Work to complete:
Your job is to set down the stretch of entries that opens with the line containing "C102: 2.2uF (+5V, GND) -> 68nF (+5V, GND)" and closes with the line containing "D107: LED white". Keep both end lines, copy each exactly, and add nothing.

Material for this exercise:
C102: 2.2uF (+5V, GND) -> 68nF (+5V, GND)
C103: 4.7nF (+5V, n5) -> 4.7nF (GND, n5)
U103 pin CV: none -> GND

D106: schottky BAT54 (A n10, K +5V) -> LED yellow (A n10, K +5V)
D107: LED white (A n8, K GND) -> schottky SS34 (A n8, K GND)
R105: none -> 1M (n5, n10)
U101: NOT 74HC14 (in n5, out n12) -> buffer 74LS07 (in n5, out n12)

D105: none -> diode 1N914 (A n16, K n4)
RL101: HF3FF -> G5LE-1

---

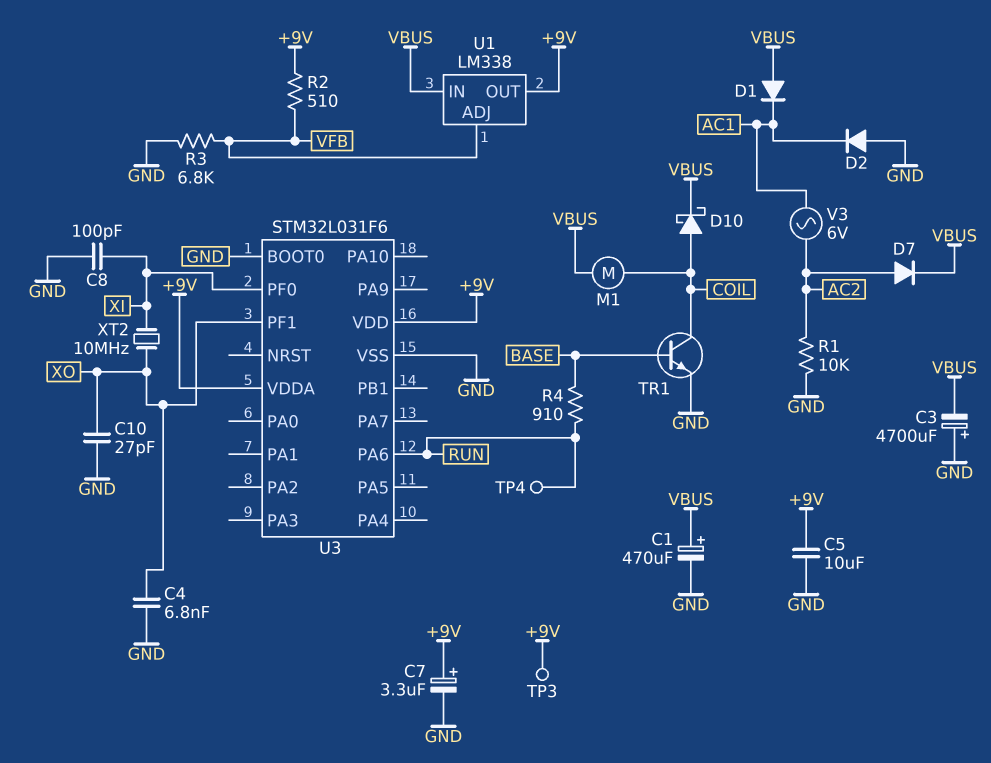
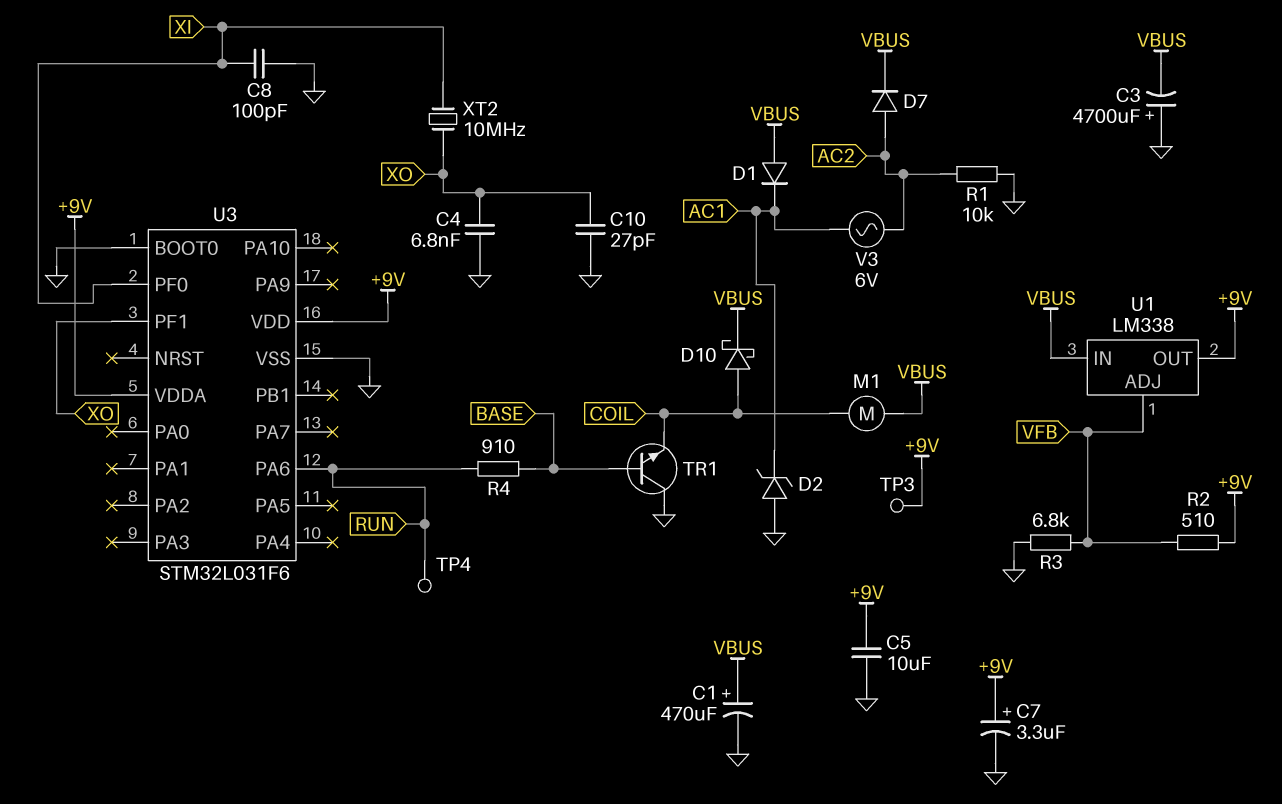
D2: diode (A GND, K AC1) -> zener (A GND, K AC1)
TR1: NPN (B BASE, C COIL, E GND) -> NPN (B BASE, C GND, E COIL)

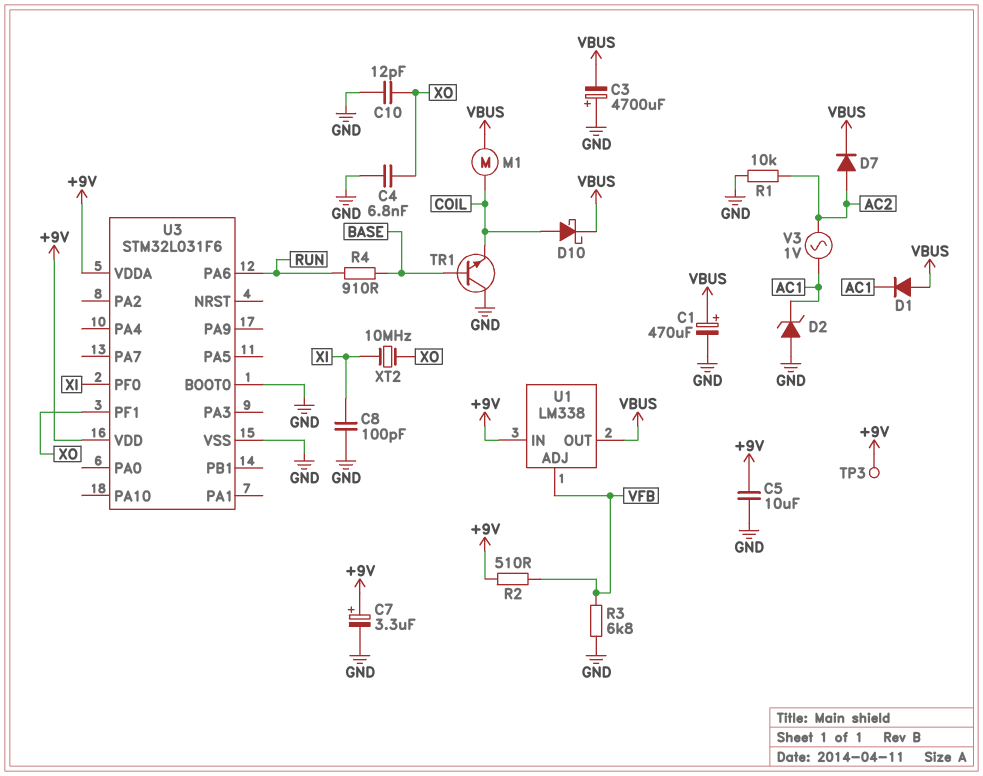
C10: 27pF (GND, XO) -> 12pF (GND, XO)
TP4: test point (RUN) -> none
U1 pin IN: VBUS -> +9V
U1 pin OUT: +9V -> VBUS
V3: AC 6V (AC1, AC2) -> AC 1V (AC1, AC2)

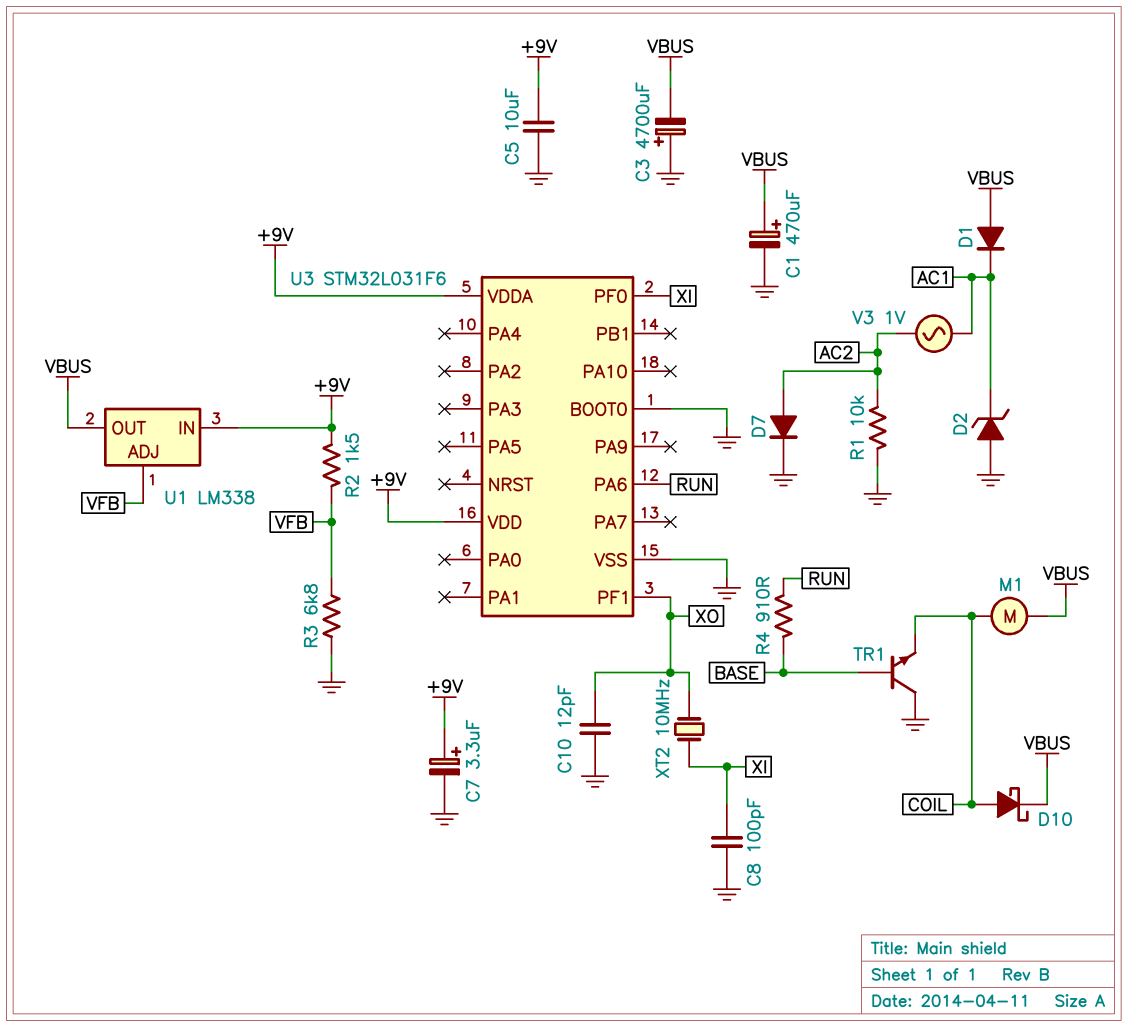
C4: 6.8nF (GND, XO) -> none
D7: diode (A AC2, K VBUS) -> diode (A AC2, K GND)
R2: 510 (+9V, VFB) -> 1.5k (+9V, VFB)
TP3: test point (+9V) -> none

Solved problem:
C102: 2.2uF (+5V, GND) -> 68nF (+5V, GND)
C103: 4.7nF (+5V, n5) -> 4.7nF (GND, n5)
U103 pin CV: none -> GND

D106: schottky BAT54 (A n10, K +5V) -> LED yellow (A n10, K +5V)
D107: LED white (A n8, K GND) -> schottky SS34 (A n8, K GND)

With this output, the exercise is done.